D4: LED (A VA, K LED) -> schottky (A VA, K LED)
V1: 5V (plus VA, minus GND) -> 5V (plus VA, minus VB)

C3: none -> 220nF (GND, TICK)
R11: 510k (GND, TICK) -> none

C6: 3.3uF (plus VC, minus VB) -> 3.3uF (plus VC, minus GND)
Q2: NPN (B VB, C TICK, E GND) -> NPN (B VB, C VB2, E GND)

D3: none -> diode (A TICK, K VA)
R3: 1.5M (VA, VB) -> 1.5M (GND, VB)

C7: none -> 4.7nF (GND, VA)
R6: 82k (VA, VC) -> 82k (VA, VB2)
...
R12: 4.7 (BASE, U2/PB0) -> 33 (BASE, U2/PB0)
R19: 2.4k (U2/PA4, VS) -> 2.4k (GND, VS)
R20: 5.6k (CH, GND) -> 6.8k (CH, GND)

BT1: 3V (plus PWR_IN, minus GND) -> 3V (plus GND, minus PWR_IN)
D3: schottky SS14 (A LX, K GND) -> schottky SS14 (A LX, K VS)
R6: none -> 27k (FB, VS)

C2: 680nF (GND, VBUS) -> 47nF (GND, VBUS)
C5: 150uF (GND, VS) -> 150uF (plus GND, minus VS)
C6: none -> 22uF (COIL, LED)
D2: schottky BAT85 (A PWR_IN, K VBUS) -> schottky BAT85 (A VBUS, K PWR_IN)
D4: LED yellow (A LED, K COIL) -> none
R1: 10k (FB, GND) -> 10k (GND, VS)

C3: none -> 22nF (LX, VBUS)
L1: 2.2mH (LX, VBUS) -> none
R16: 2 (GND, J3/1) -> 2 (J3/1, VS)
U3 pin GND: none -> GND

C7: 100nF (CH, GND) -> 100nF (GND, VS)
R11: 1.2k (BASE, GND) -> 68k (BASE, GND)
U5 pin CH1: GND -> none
--
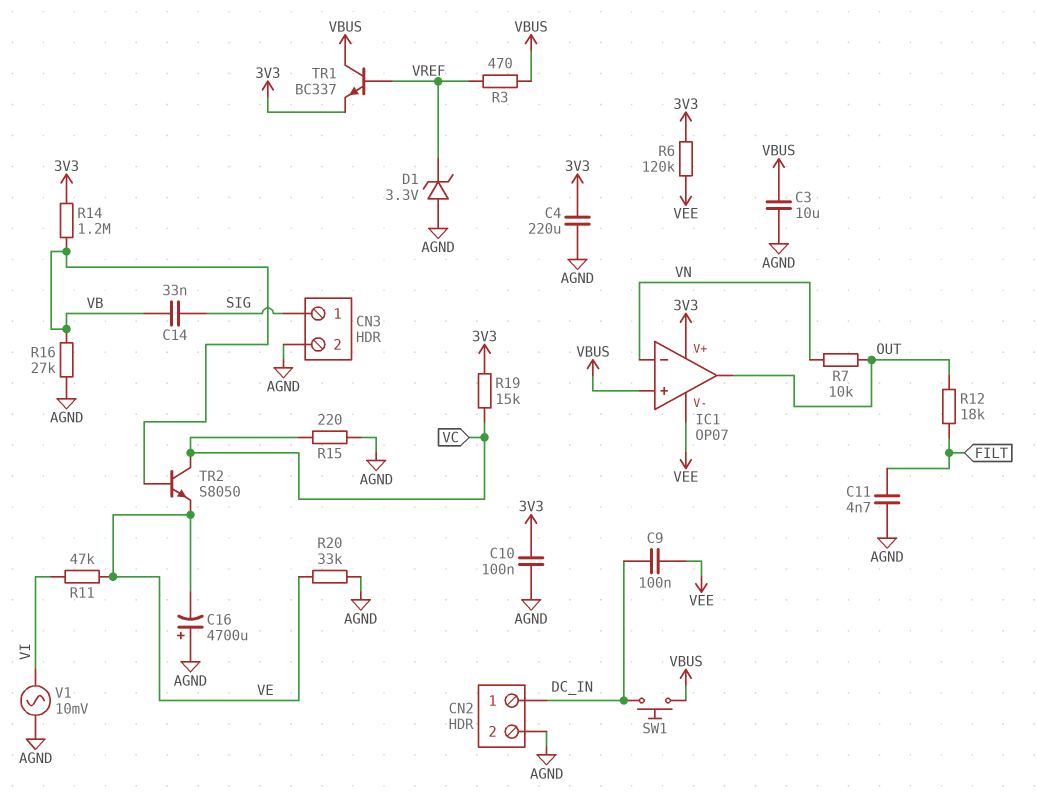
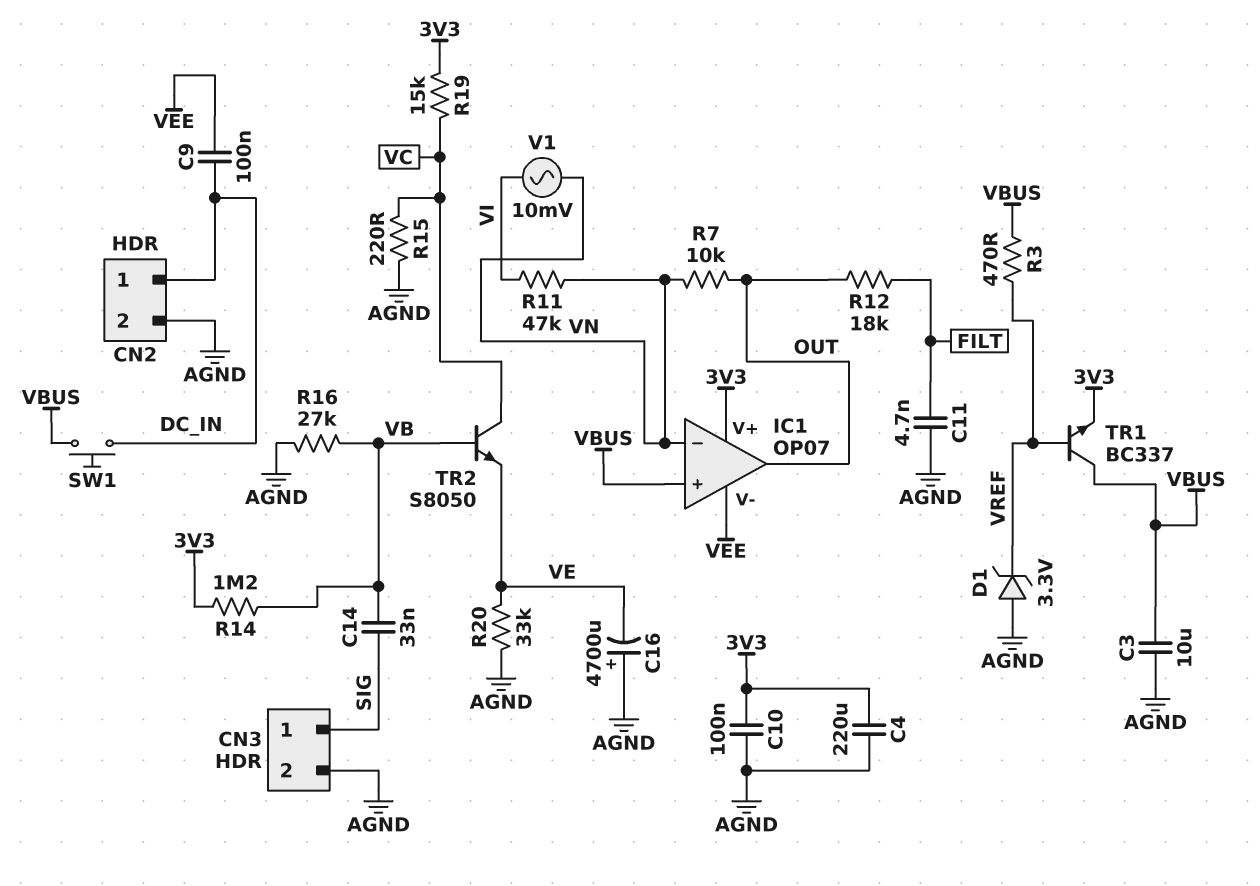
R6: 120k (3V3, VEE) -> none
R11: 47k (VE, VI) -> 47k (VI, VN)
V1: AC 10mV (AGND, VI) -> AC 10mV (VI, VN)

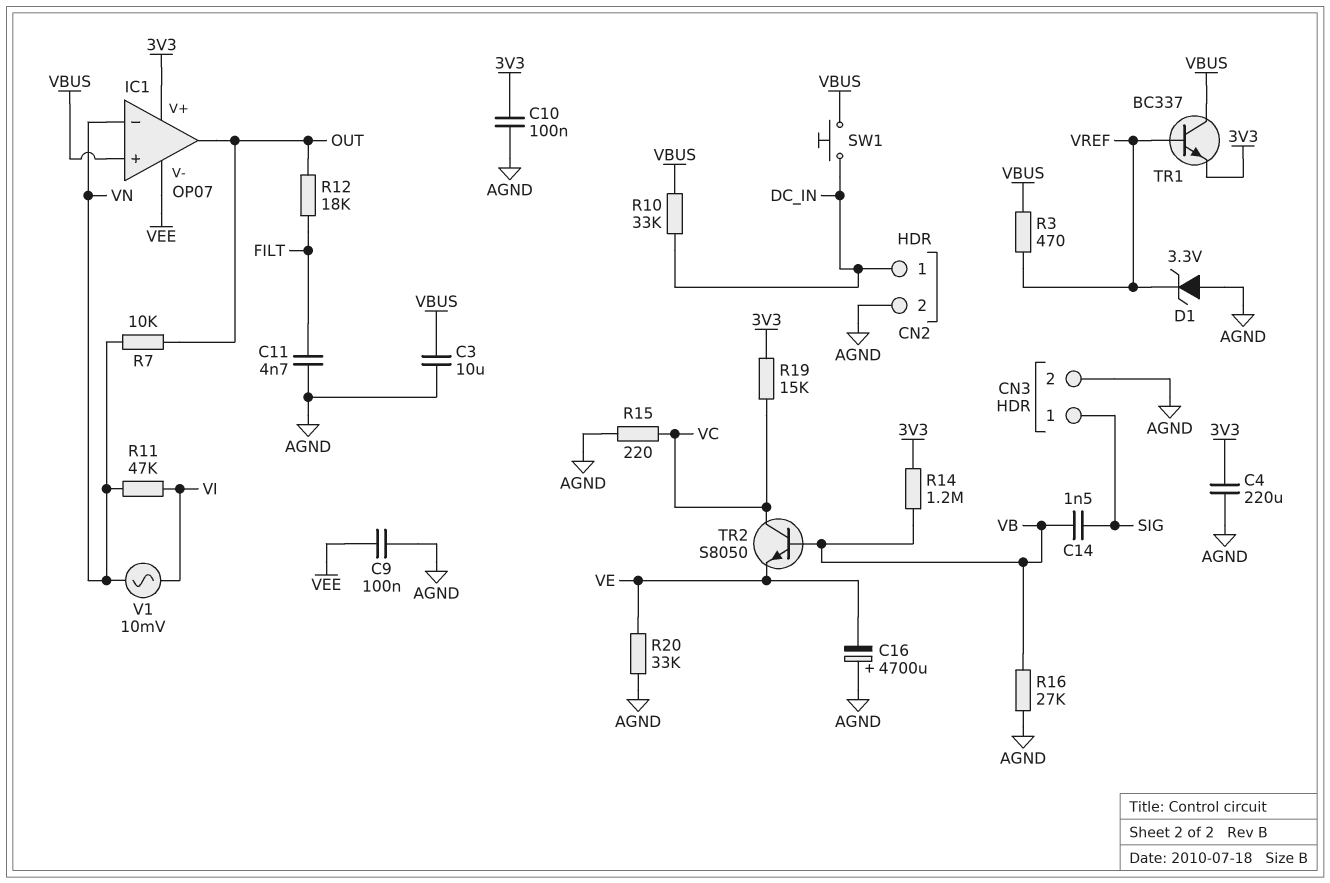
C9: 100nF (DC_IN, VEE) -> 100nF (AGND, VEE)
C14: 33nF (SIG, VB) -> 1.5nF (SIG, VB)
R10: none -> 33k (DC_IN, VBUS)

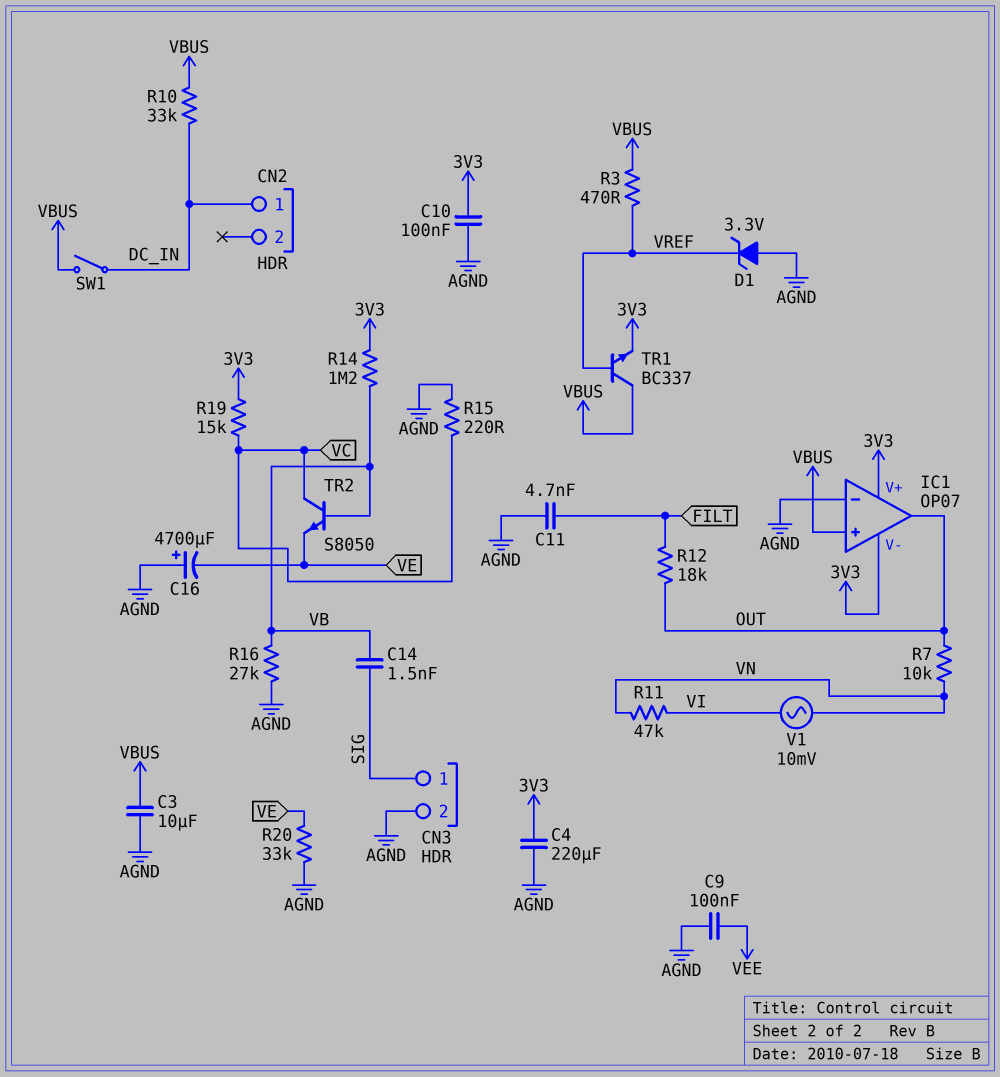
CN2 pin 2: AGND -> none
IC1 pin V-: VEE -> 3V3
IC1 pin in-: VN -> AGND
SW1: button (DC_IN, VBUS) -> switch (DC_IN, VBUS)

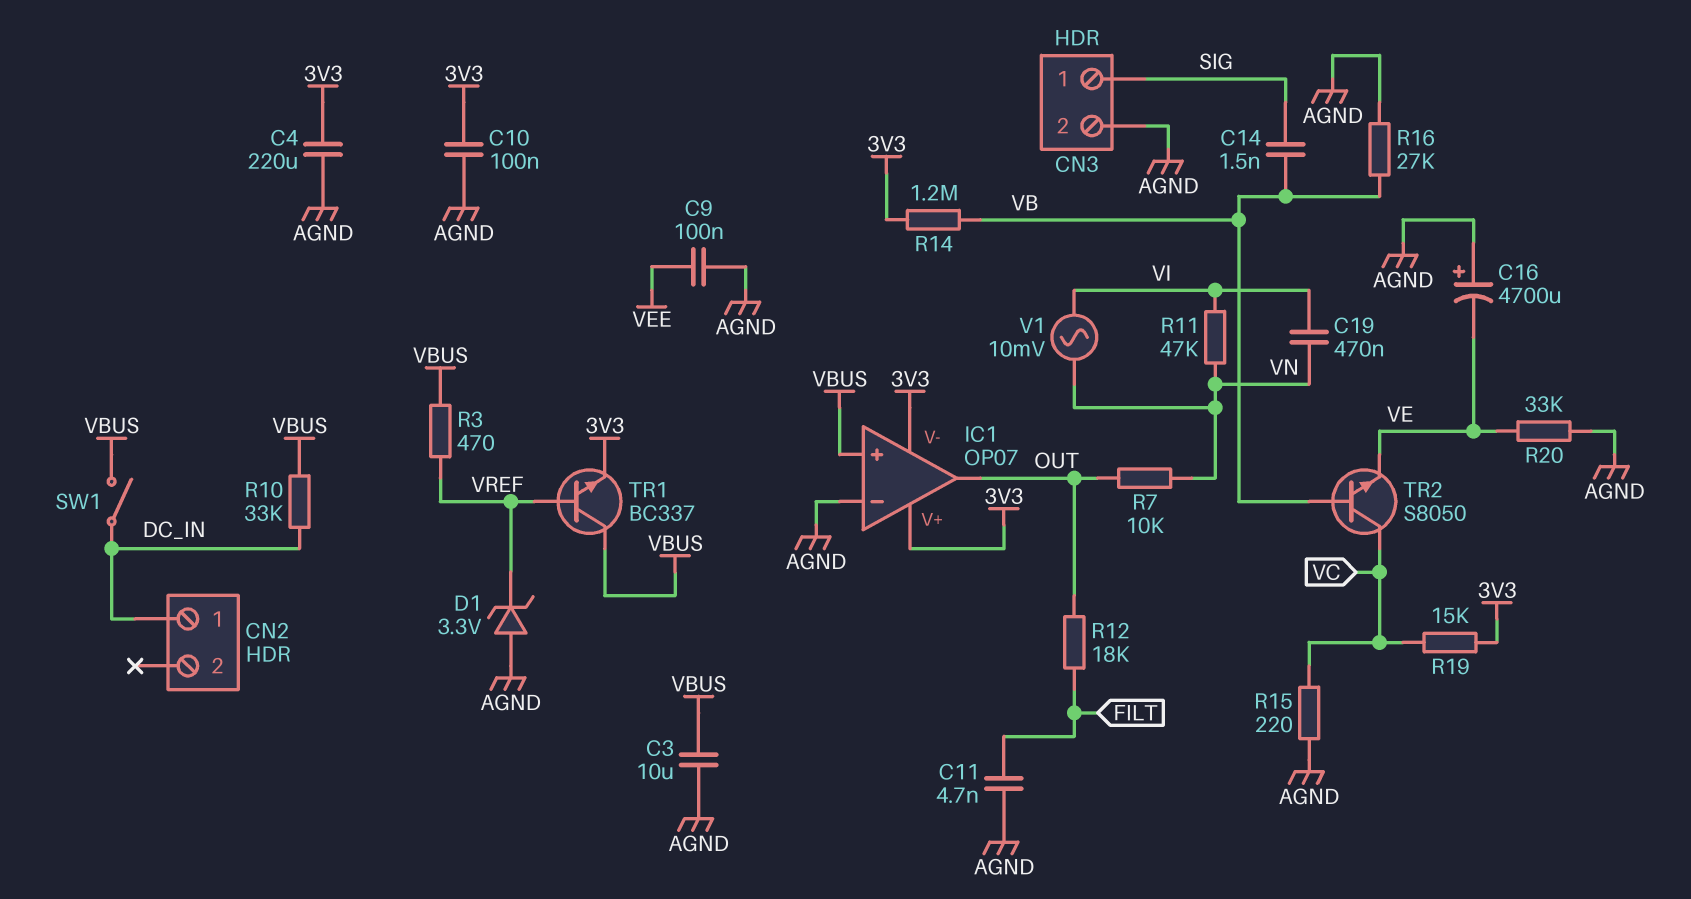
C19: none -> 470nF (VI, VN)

What the task requires — Check each line of the records for the word "COIL" and extract those that contain it.

Worked solution —
C6: none -> 22uF (COIL, LED)
D4: LED yellow (A LED, K COIL) -> none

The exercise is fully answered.